PROBLEM DESCRIPTION:
Without reproducing any image, print the listing below exactly.

COLLECTED DATA:

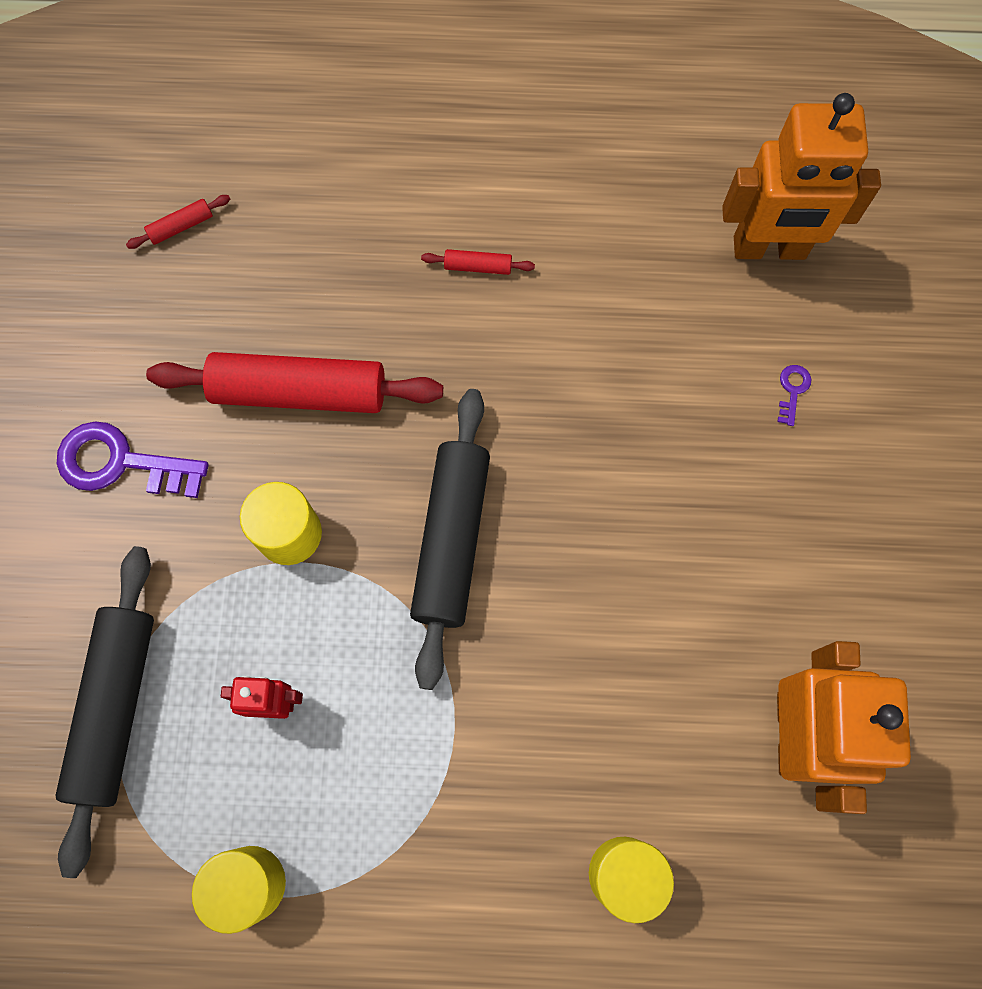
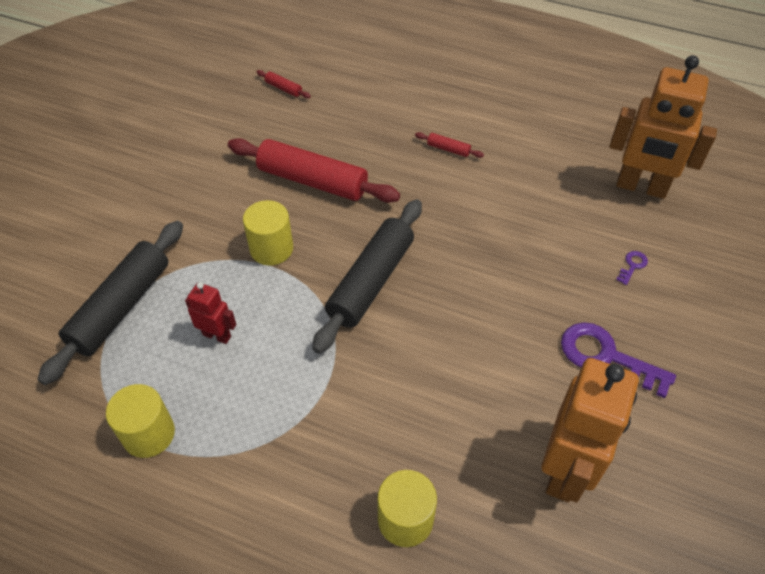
camera: 20 degrees right, 20 degrees down
(120, 462) = (191, 186): purple key -> purple key (606, 357)
(181, 226) = (283, 88): red rolling pin -> red rolling pin turned 45 degrees clockwise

SOLUTION:
camera: 20 degrees right, 20 degrees down
(120, 462) = (191, 186): purple key -> purple key (606, 357)
(181, 226) = (283, 88): red rolling pin -> red rolling pin turned 45 degrees clockwise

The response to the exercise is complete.